━━ RECORD EXTRACTS

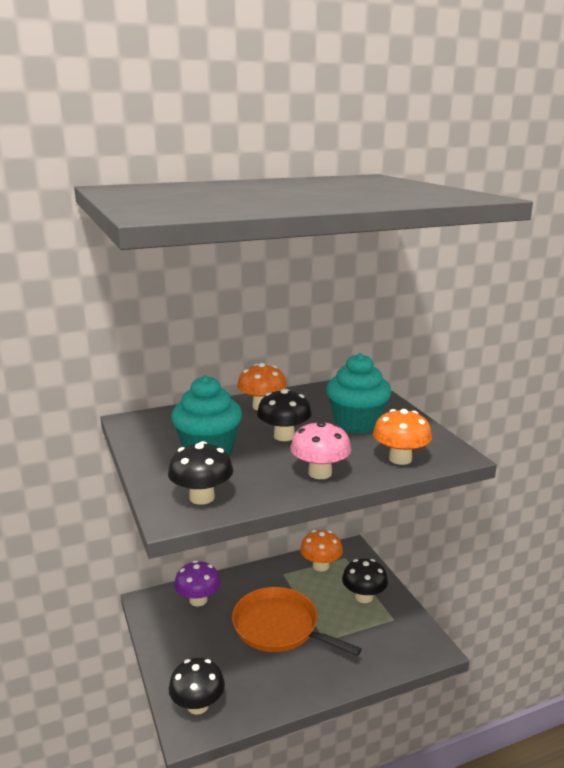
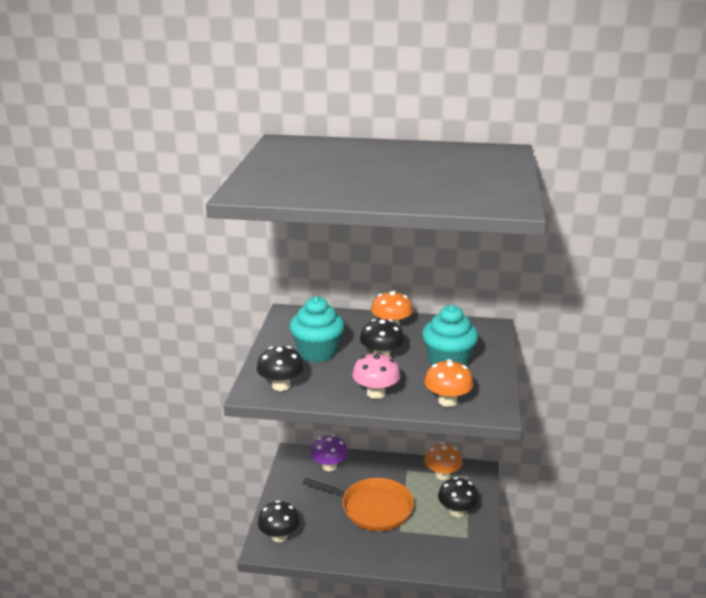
camera: 30 degrees right, 5 degrees up
orange pan [232,587,362,656] -> orange pan turned 135 degrees clockwise [303,478,414,531]

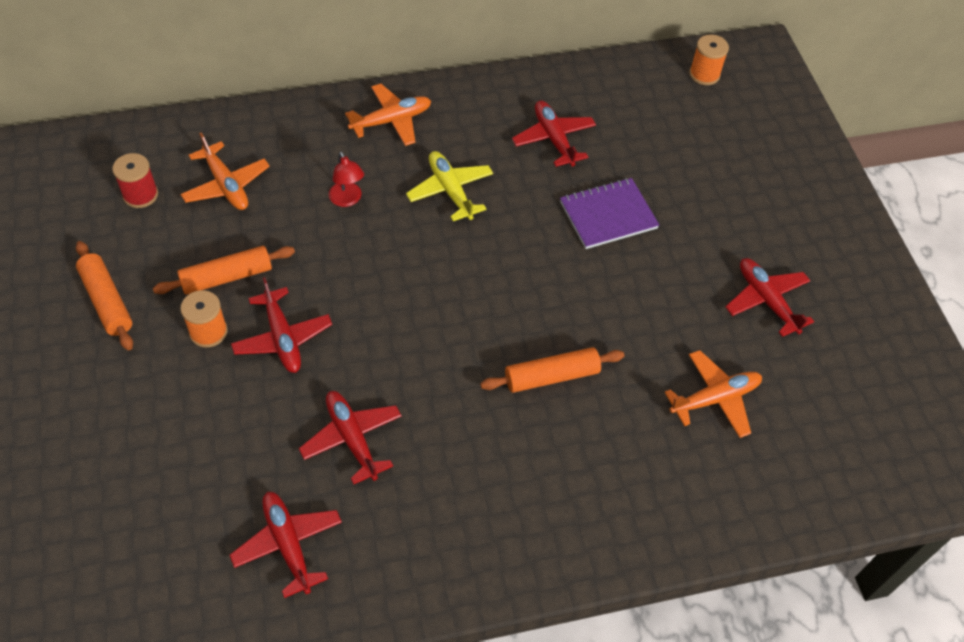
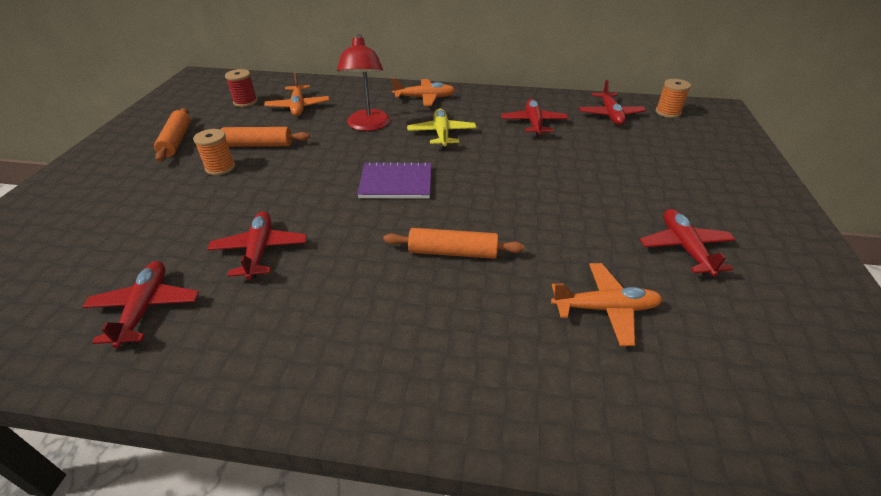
camera: 25 degrees right, 15 degrees down
red plane [231,277,332,373] -> red plane moved to [579,79,646,125]
red lamp [329,151,364,207] -> red lamp [337,34,390,131], size x1.81
purple notebook [560,178,659,249] -> purple notebook moved to [357,161,431,199]

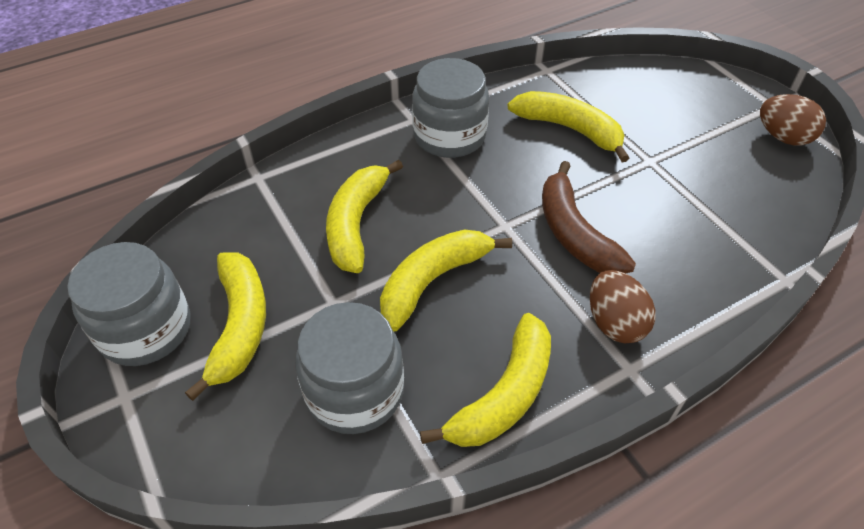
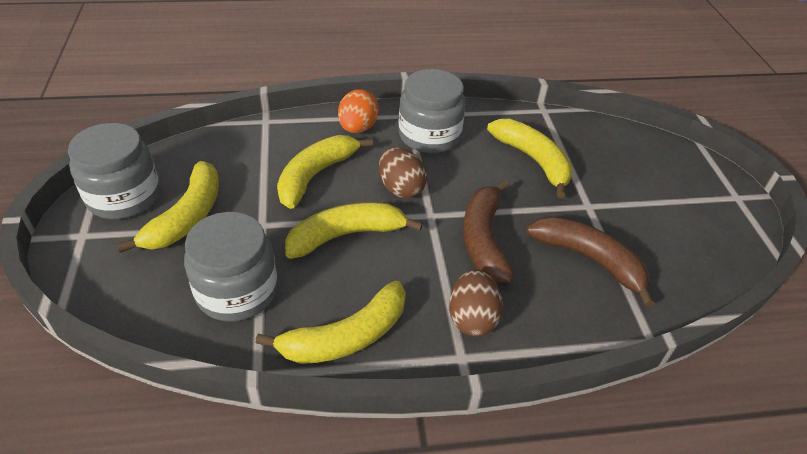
camera: 20 degrees right, 5 degrees down
brown egg [760,94,826,145] -> brown egg moved to [379,147,427,198]
none -> orange egg [338,89,379,133]
none -> brown banana [526,216,655,307]

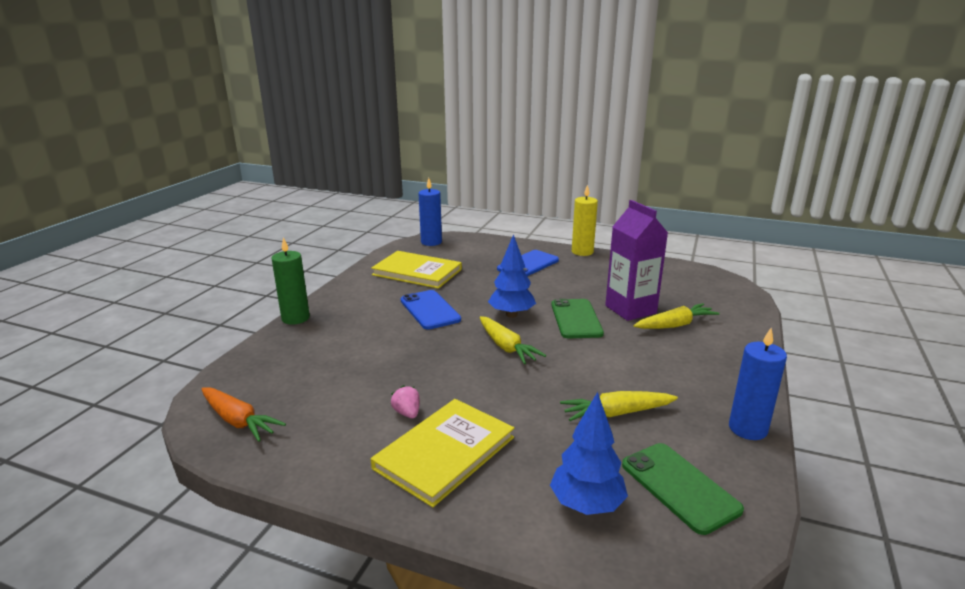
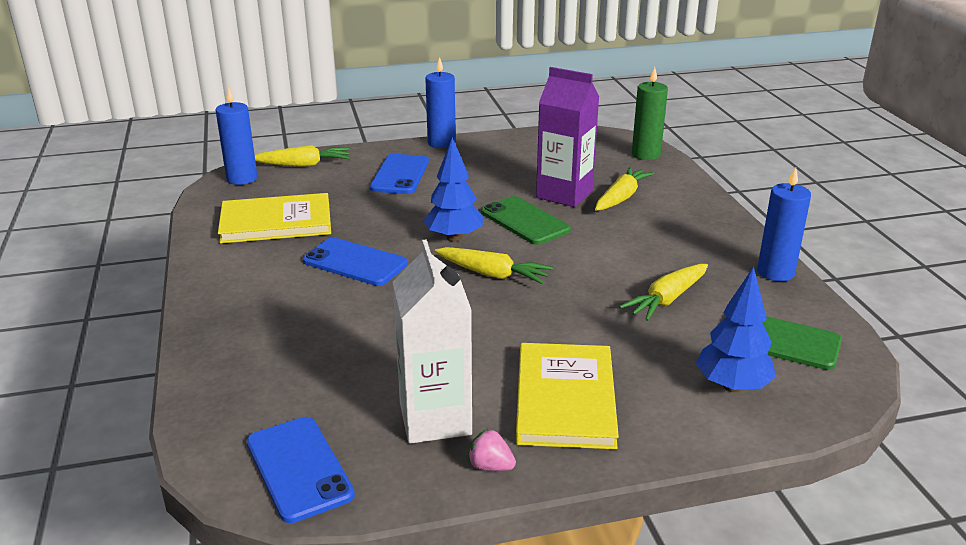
camera: 35 degrees left, 5 degrees up
orange carrot [202,388,286,442] -> blue phone [247,417,355,523]
green candle [271,237,310,325] -> green candle moved to [632,67,668,160]
pink strawberry [391,385,420,418] -> pink strawberry moved to [468,428,516,471]
yellow candle [572,185,598,256] -> blue candle [425,57,456,148]
none -> yellow carrot [255,145,350,167]
none -> white carton [393,239,472,444]

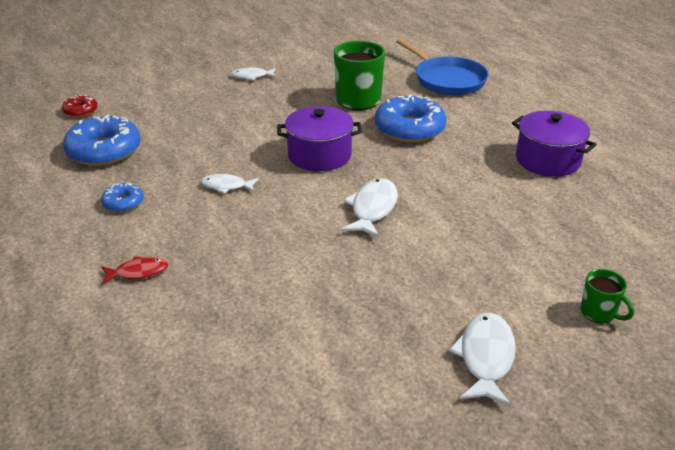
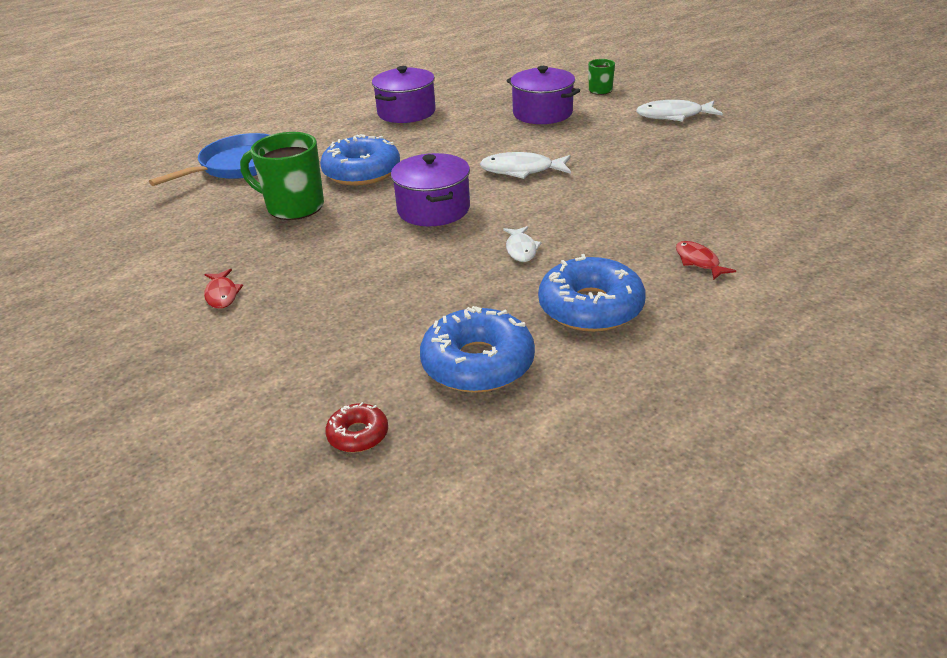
camera: 100 degrees left, 0 degrees up
blue donut [101,183,144,212] -> blue donut [538,254,646,332], size x2.01
white fish [231,68,276,80] -> red fish [204,269,243,309]
none -> purple pot [506,66,580,124]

━━━━

## WHAT YOU ARE ASKED TO DO
Reproduce, with both ends included, the lines from the one holding "blue donut [101,183,144,212]" to the end of the records above.

## EXPECTED OUTPUT
blue donut [101,183,144,212] -> blue donut [538,254,646,332], size x2.01
white fish [231,68,276,80] -> red fish [204,269,243,309]
none -> purple pot [506,66,580,124]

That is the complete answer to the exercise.